**Your instructions**
For the listing below, give the count of lines containing the string "cactus" and nothing else.

**Task inputs**
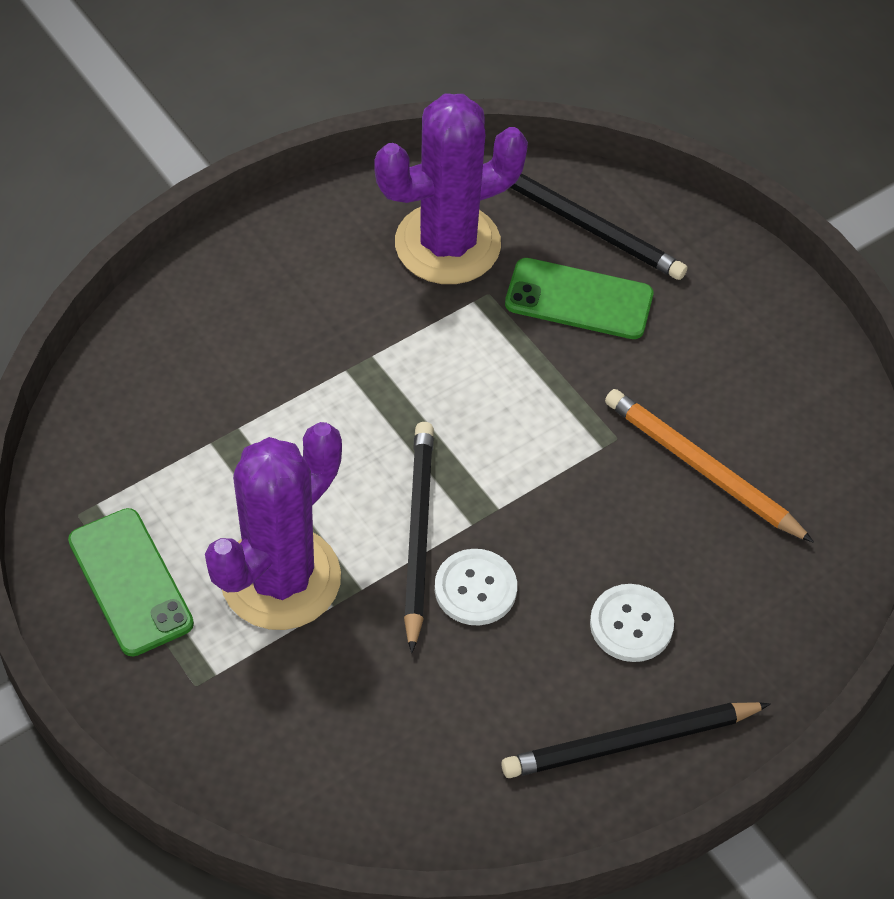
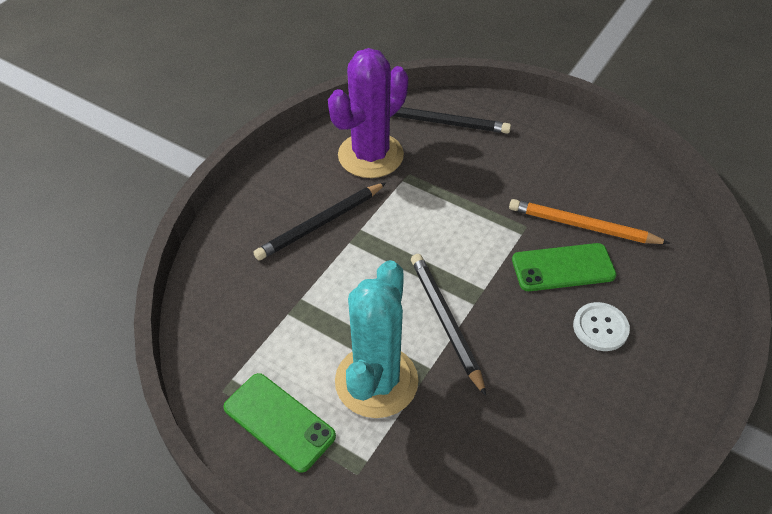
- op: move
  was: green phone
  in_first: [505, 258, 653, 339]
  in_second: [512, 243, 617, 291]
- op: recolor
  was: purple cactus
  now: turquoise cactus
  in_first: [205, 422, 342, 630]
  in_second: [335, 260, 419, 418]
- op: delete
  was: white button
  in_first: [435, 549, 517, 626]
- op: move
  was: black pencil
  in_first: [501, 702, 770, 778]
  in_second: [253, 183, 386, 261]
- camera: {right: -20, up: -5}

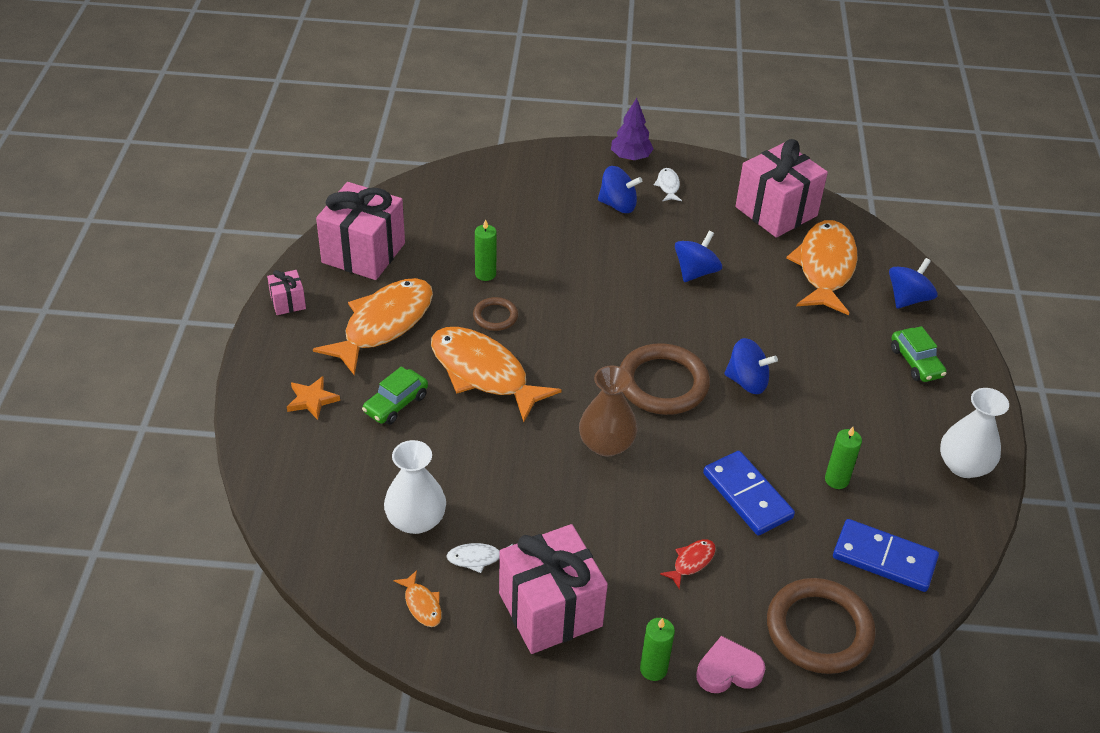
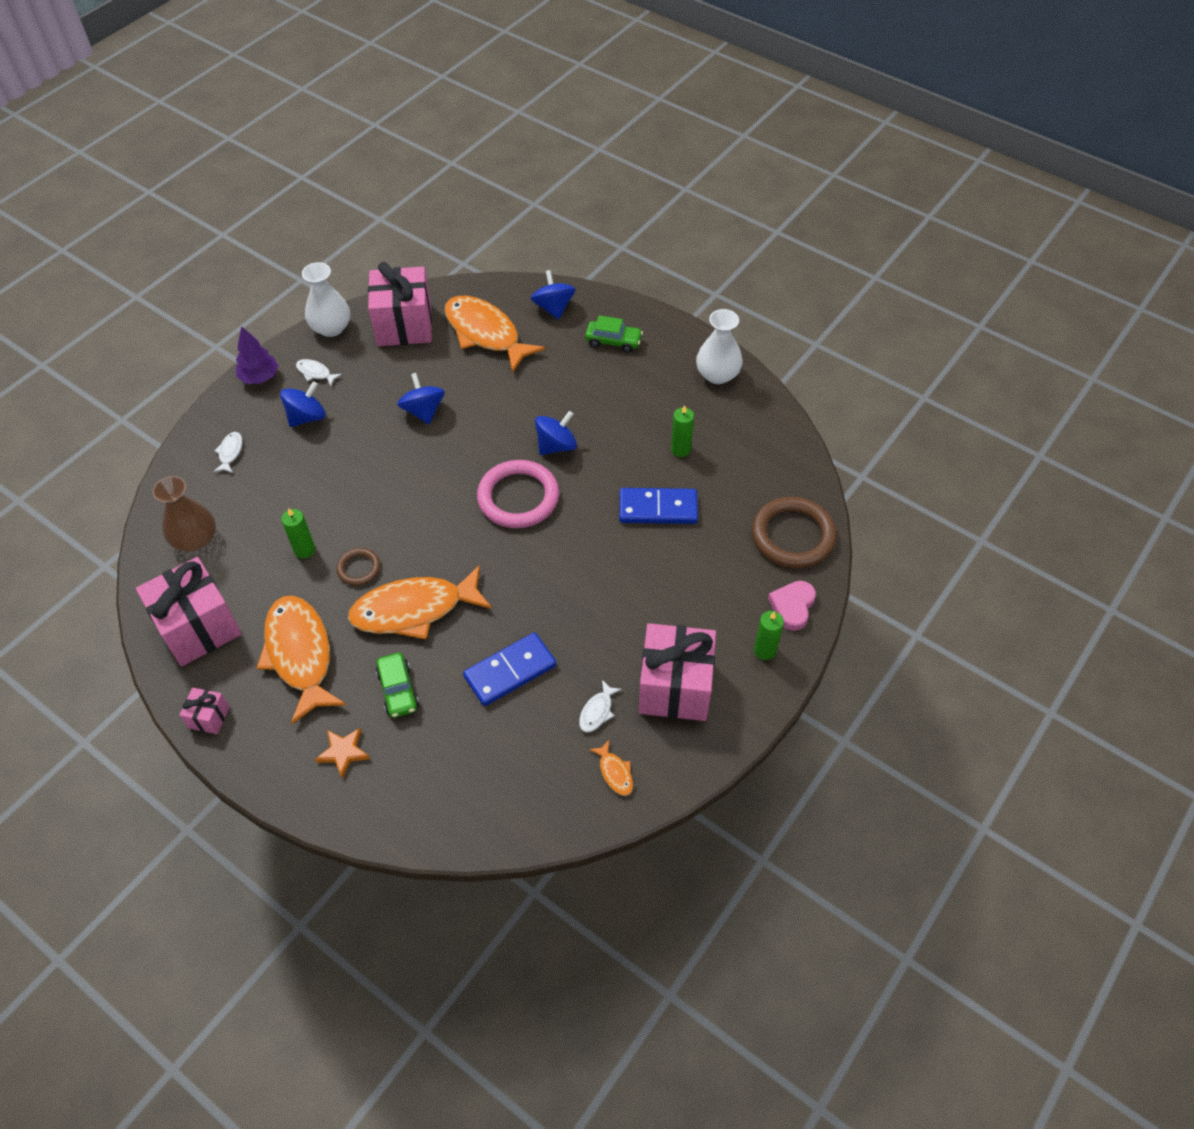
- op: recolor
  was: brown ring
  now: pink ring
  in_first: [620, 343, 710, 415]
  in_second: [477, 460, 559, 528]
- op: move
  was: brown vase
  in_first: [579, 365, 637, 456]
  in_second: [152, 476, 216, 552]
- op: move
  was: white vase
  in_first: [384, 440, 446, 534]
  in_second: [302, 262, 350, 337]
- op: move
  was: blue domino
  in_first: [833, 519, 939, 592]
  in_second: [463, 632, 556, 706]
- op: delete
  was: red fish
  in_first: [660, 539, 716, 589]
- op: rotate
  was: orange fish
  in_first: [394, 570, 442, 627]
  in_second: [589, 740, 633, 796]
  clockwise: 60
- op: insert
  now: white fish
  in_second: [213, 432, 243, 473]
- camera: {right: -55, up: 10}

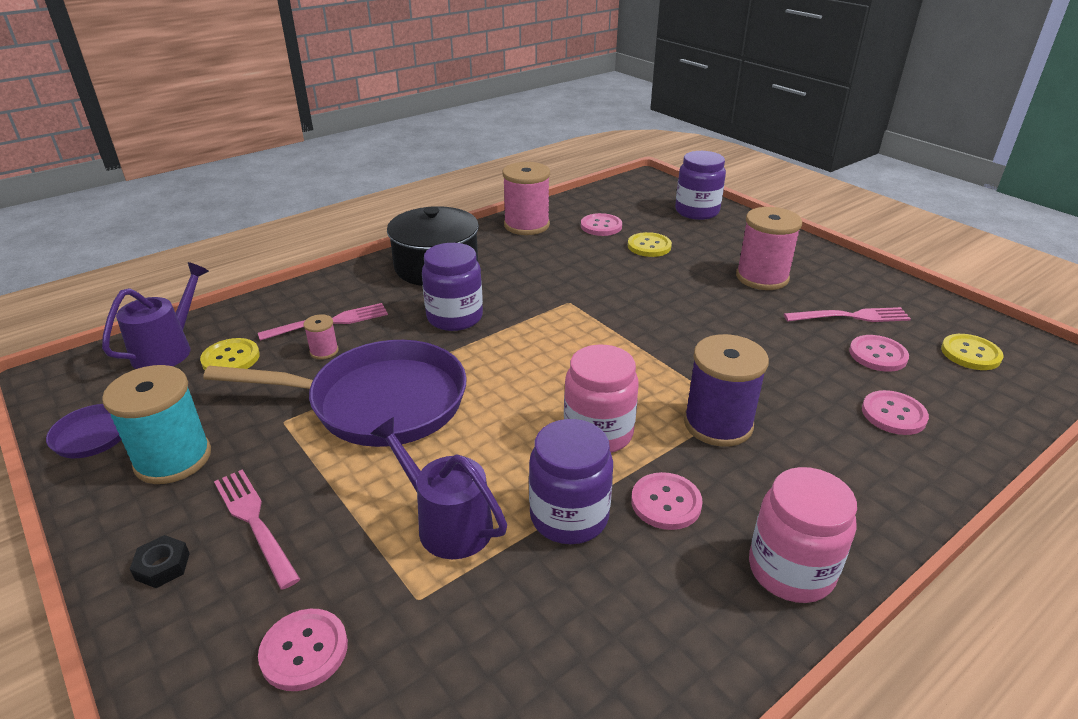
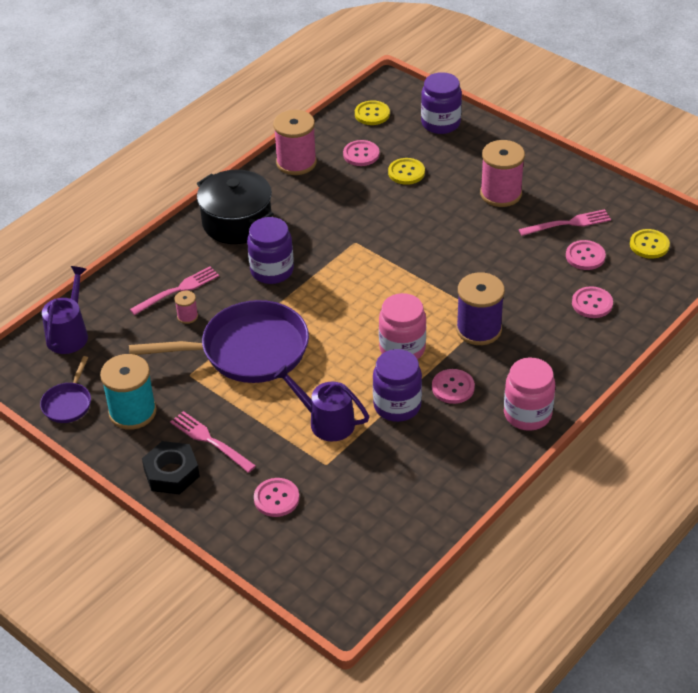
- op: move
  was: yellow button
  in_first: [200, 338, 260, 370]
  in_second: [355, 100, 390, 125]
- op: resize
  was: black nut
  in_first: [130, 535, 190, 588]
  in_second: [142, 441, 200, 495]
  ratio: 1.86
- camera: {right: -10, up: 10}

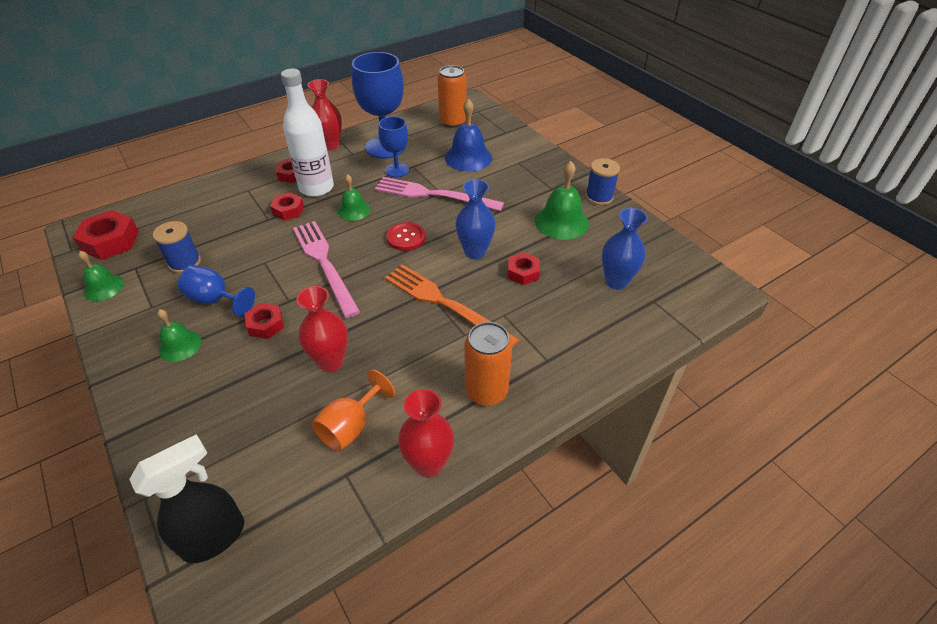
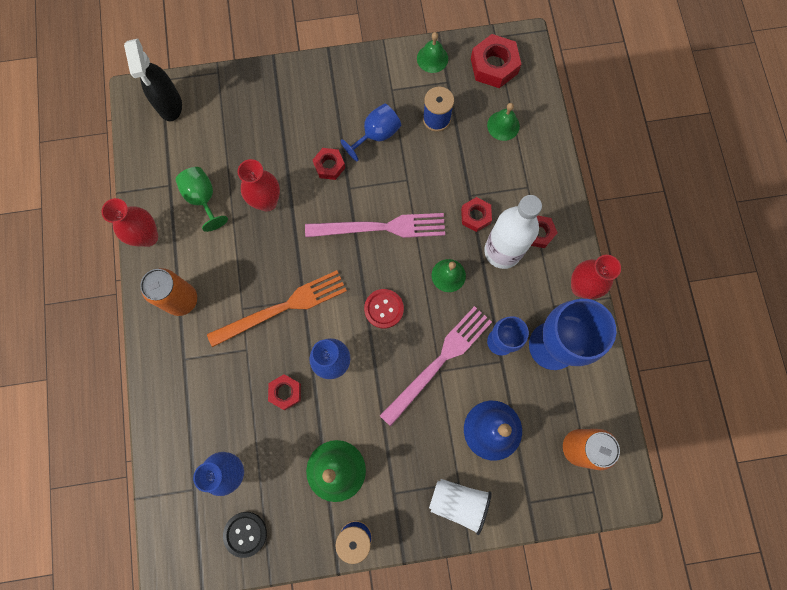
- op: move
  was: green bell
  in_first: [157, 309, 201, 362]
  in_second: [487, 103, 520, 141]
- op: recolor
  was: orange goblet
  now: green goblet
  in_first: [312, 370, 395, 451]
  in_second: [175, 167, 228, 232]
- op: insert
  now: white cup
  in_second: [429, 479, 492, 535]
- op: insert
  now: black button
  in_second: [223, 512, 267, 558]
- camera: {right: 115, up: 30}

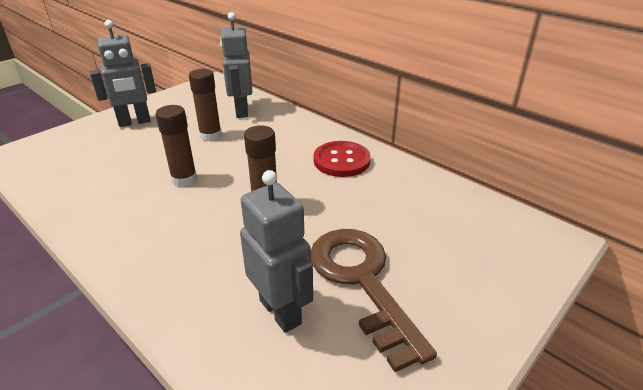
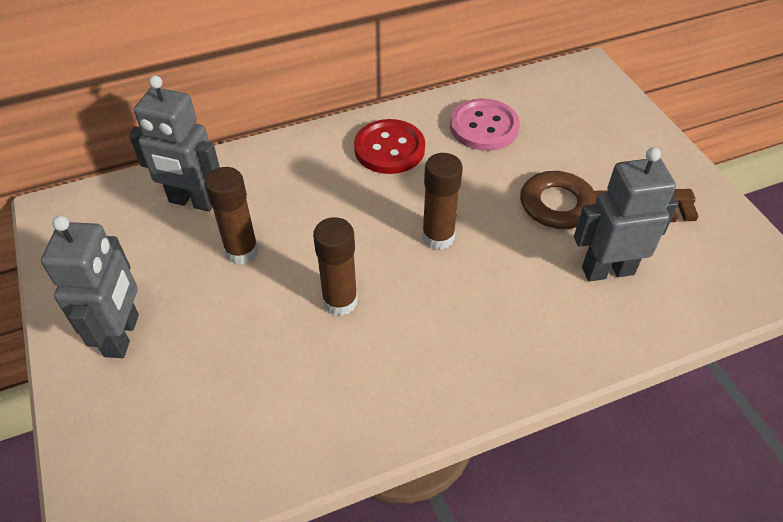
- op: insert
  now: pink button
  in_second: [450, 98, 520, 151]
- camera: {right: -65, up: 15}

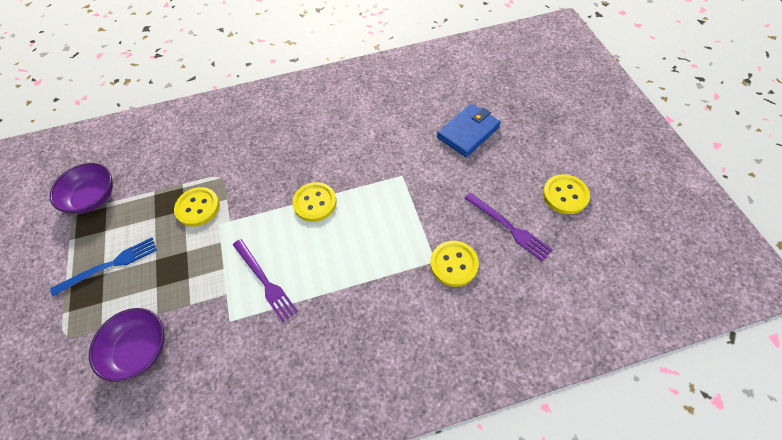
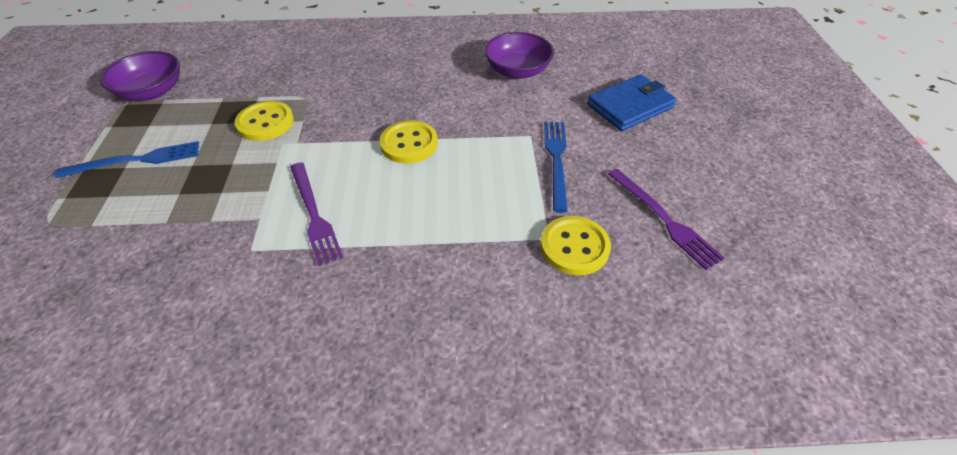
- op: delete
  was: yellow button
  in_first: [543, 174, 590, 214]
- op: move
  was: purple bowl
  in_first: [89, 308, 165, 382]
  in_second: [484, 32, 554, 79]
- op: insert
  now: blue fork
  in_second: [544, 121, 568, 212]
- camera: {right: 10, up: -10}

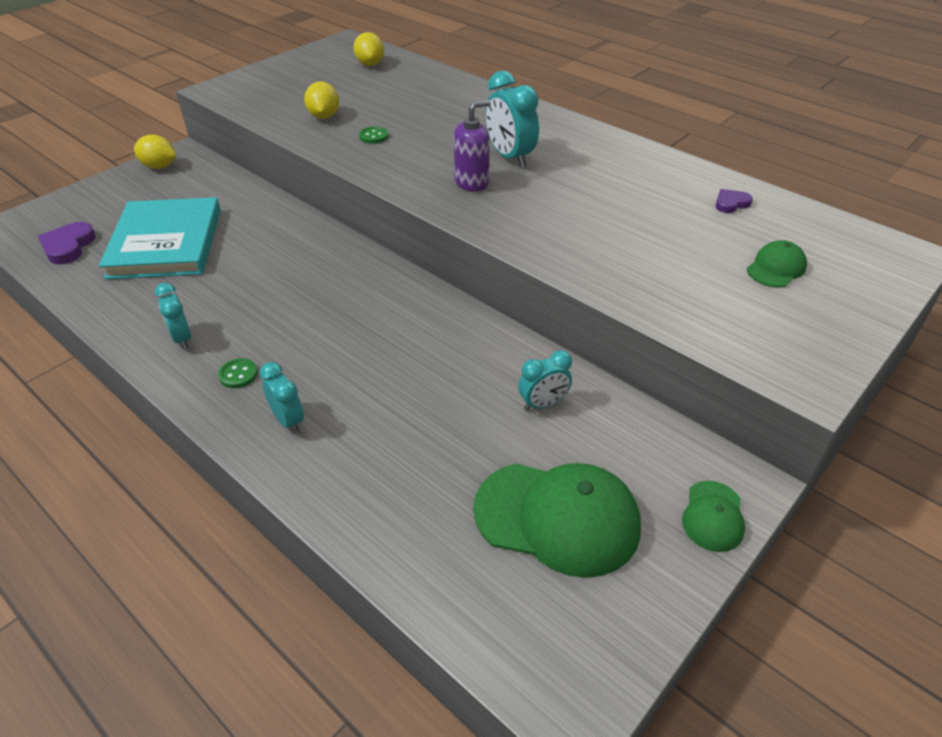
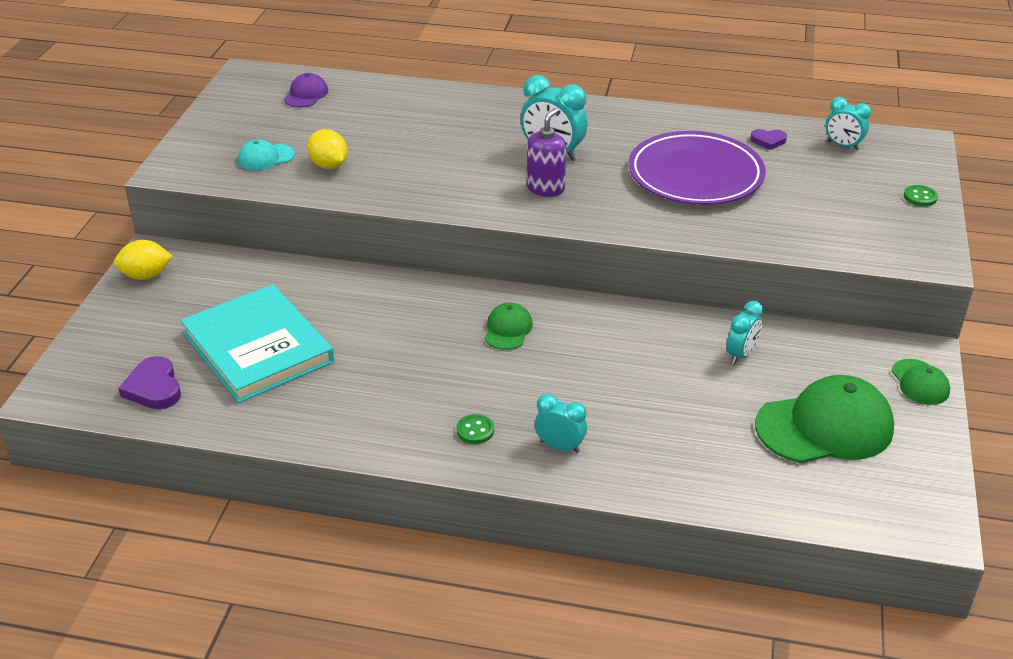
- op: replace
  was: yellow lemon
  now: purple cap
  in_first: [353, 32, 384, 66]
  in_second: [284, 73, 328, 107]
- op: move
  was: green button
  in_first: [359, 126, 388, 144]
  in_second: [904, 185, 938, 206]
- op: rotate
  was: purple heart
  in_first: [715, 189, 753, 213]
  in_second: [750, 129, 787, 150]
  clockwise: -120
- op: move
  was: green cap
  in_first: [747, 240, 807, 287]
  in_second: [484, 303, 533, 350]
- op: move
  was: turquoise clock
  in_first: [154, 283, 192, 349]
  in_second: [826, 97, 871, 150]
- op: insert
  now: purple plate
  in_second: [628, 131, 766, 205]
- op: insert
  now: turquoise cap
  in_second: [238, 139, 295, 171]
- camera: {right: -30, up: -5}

**Finished task**
2